* [EXERCISE OBJECTIVE] In the material below, pictures must be dropped. Repeat exactly, and only, the lines from the line with "RTC1: PCF8523 -> DS3231" to the line with "RTC1 pin SQW: GP19 -> GP21", both ends included.
RECORDS PROVIDED: Begin
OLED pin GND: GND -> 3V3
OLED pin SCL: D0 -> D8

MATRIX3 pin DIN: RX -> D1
RECORDS PROVIDED: End
RECORDS PROVIDED: Begin
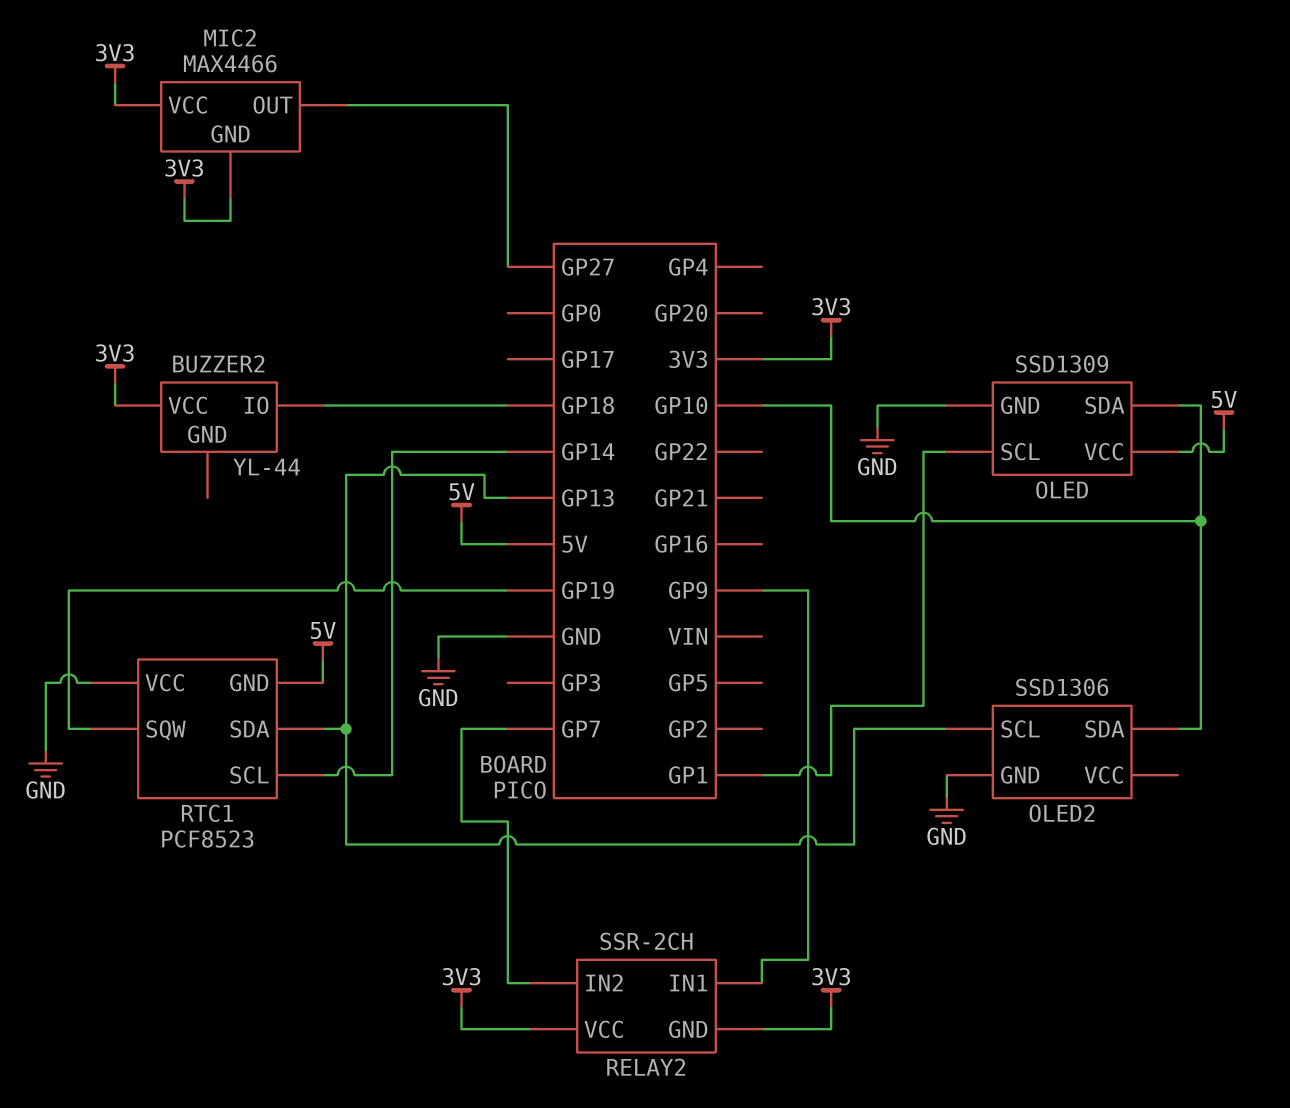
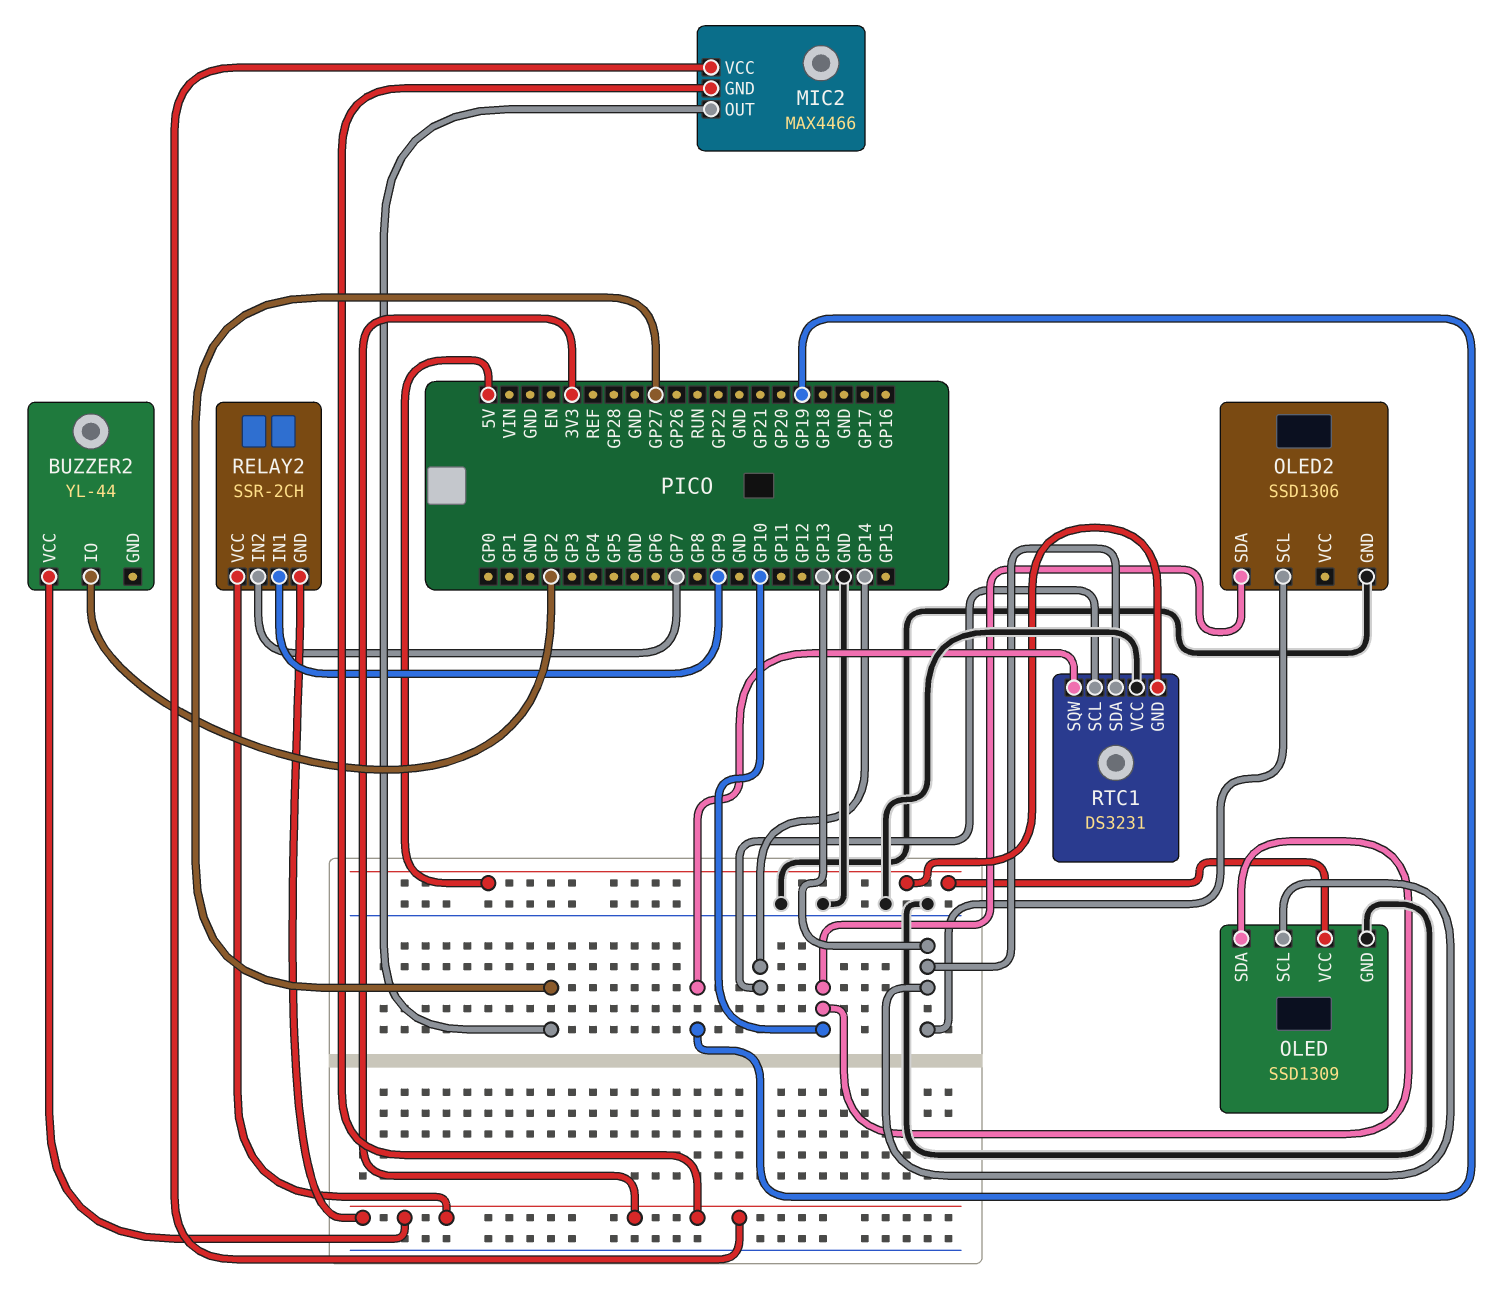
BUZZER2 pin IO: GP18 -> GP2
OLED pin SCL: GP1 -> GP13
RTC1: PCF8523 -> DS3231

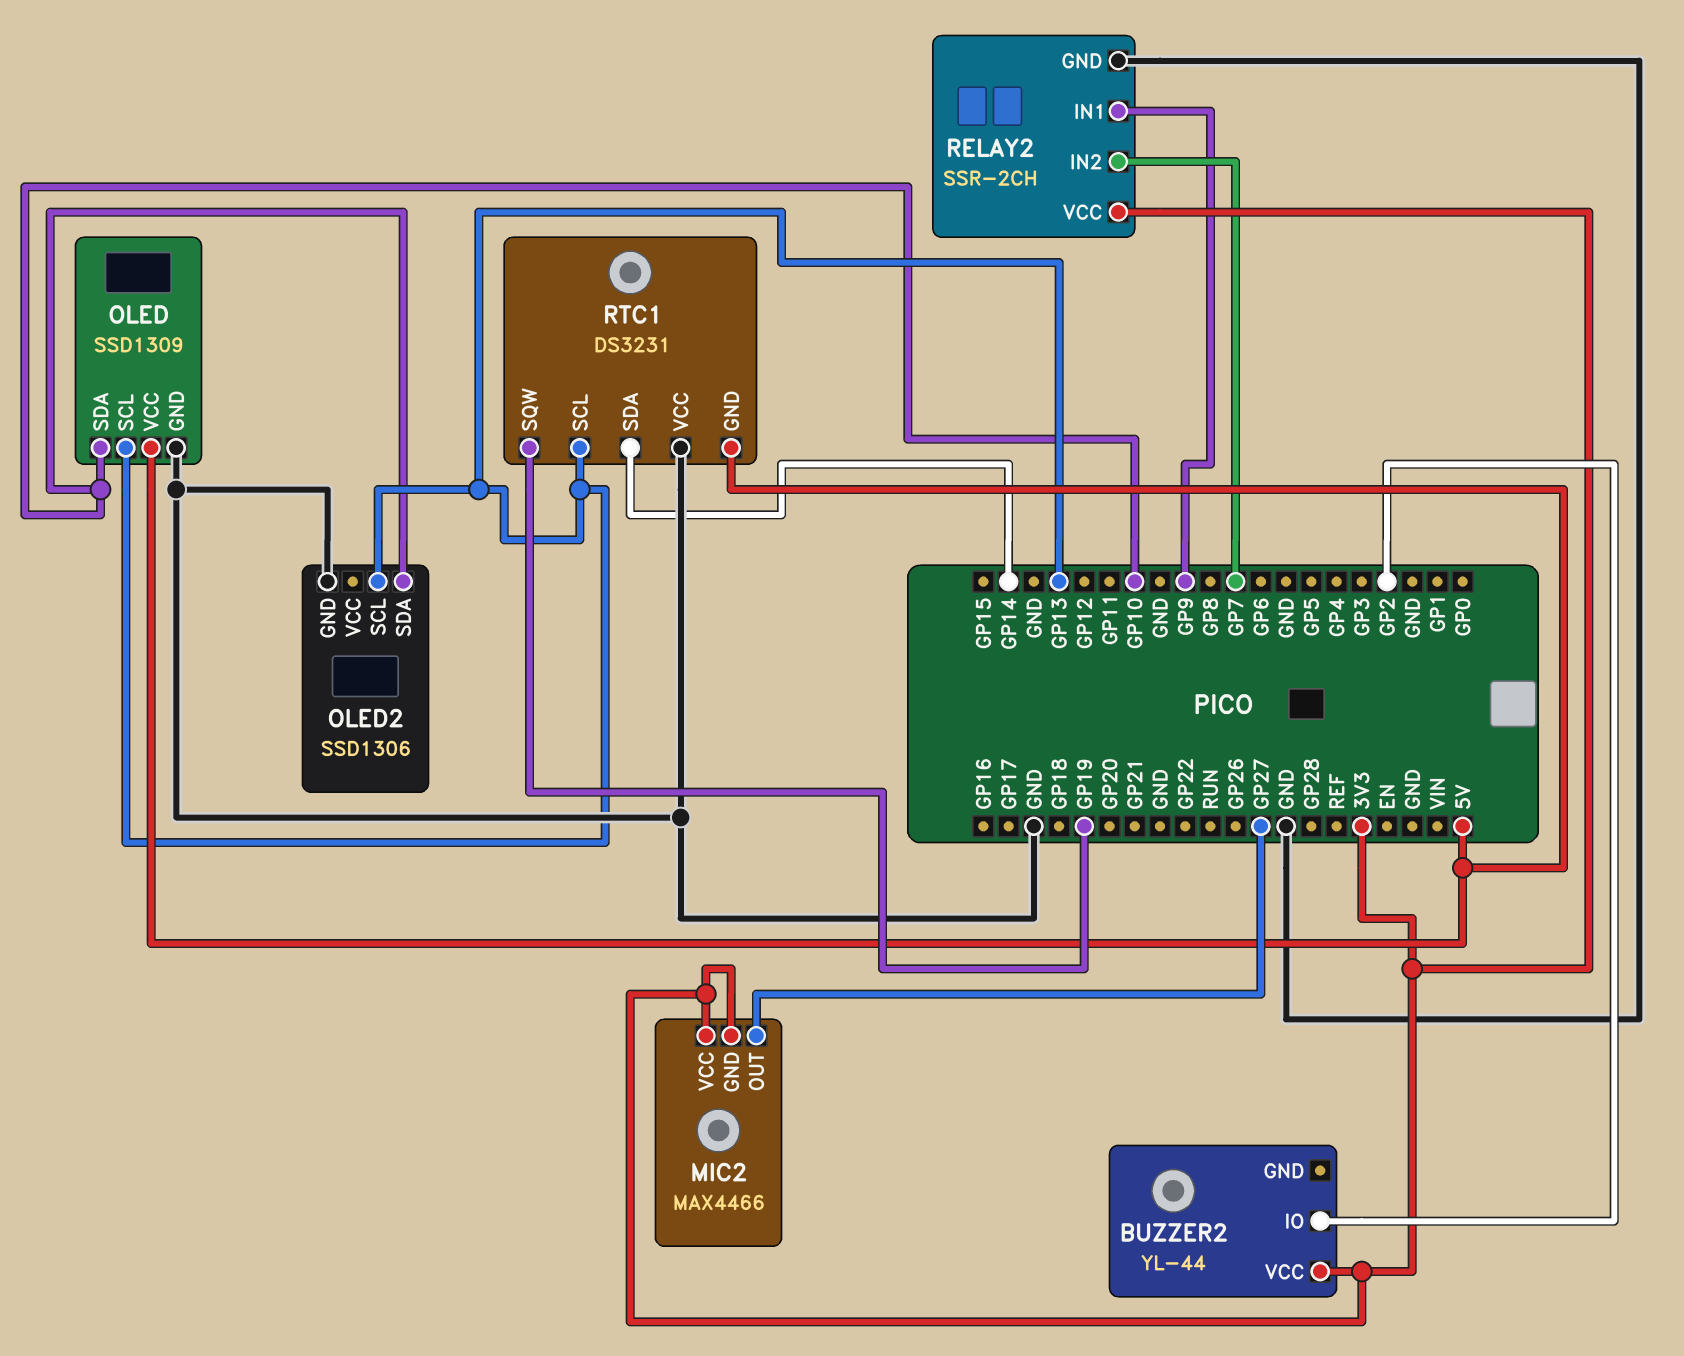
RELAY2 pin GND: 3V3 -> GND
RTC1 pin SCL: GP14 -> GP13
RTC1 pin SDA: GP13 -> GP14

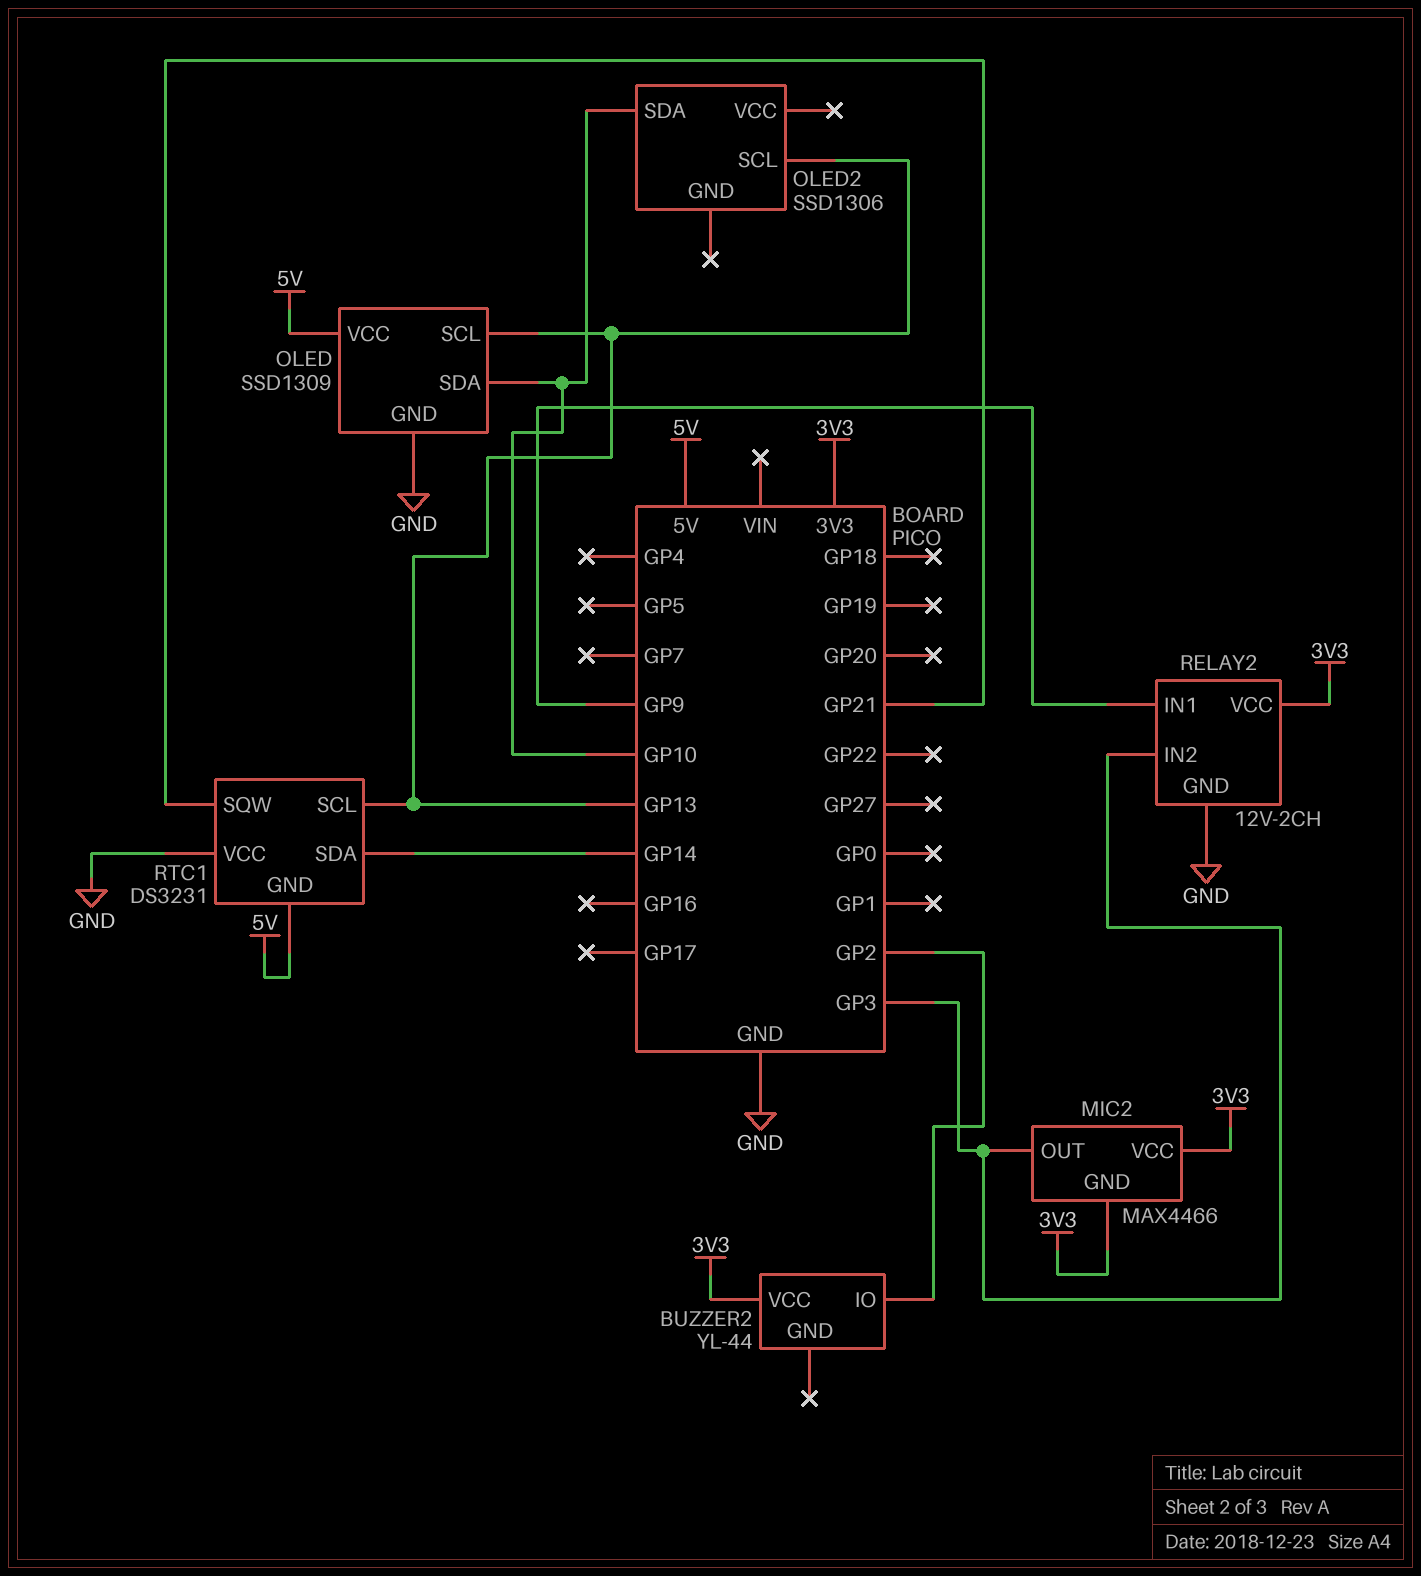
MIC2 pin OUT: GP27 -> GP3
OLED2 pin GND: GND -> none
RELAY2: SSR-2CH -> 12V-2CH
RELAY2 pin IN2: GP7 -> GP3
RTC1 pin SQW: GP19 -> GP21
RECORDS PROVIDED: End
* [RESULT FOR THIS EXERCISE]
RTC1: PCF8523 -> DS3231

RELAY2 pin GND: 3V3 -> GND
RTC1 pin SCL: GP14 -> GP13
RTC1 pin SDA: GP13 -> GP14

MIC2 pin OUT: GP27 -> GP3
OLED2 pin GND: GND -> none
RELAY2: SSR-2CH -> 12V-2CH
RELAY2 pin IN2: GP7 -> GP3
RTC1 pin SQW: GP19 -> GP21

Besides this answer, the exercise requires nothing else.